Start of Block

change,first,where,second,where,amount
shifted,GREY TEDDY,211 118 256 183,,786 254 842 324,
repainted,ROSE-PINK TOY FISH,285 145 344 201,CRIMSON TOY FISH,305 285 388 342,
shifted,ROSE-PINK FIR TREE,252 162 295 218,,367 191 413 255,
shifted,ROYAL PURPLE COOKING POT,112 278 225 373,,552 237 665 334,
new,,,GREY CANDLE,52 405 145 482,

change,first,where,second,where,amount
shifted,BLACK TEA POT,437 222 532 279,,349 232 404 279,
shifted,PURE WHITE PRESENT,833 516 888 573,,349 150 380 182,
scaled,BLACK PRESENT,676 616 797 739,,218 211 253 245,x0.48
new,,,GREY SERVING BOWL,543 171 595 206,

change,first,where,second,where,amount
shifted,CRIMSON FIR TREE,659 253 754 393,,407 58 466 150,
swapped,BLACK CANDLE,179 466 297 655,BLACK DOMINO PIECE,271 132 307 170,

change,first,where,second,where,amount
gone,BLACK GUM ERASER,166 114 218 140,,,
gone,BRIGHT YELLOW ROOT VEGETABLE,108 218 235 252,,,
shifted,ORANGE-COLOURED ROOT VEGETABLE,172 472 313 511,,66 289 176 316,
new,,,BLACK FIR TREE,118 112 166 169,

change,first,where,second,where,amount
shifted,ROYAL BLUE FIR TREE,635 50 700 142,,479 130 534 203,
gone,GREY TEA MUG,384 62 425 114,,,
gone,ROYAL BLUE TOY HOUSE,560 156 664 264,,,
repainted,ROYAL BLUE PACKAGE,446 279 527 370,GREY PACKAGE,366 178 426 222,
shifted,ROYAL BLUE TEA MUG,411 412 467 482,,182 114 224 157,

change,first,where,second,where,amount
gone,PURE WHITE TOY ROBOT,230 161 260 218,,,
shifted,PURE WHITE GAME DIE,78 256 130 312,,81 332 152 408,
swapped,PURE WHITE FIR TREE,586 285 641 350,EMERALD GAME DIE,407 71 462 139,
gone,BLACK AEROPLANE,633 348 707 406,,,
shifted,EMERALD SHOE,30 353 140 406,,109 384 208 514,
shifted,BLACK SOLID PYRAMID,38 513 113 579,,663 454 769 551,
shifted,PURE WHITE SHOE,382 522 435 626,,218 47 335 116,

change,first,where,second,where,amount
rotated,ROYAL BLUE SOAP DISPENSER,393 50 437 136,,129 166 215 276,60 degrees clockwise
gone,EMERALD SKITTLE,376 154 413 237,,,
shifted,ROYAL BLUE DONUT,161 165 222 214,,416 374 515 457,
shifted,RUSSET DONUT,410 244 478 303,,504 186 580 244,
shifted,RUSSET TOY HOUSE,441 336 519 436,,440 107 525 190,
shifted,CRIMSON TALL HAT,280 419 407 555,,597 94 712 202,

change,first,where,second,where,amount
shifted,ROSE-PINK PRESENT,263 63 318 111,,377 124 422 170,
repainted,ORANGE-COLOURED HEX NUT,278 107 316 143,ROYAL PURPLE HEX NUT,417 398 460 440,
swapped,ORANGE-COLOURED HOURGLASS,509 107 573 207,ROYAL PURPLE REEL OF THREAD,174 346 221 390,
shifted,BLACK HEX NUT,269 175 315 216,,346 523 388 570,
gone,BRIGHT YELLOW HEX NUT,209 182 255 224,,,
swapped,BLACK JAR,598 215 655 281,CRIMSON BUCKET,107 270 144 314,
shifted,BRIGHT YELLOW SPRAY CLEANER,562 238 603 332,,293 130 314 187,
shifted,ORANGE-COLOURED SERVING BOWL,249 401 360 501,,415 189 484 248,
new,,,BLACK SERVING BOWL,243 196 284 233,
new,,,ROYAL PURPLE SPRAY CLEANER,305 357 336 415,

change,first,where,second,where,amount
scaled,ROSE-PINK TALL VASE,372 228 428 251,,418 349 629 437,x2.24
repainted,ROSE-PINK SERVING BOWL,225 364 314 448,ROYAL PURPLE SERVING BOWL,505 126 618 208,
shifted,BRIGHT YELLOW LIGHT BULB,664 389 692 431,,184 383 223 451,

End of Block

**What you have to do:**
Retype exactly the lines above, from the one with "shifted,ROSE-PINK FIR TREE,252" through the one with "shifted,ROYAL PURPLE COOKING", inclusive.

**Answer section:**
shifted,ROSE-PINK FIR TREE,252 162 295 218,,367 191 413 255,
shifted,ROYAL PURPLE COOKING POT,112 278 225 373,,552 237 665 334,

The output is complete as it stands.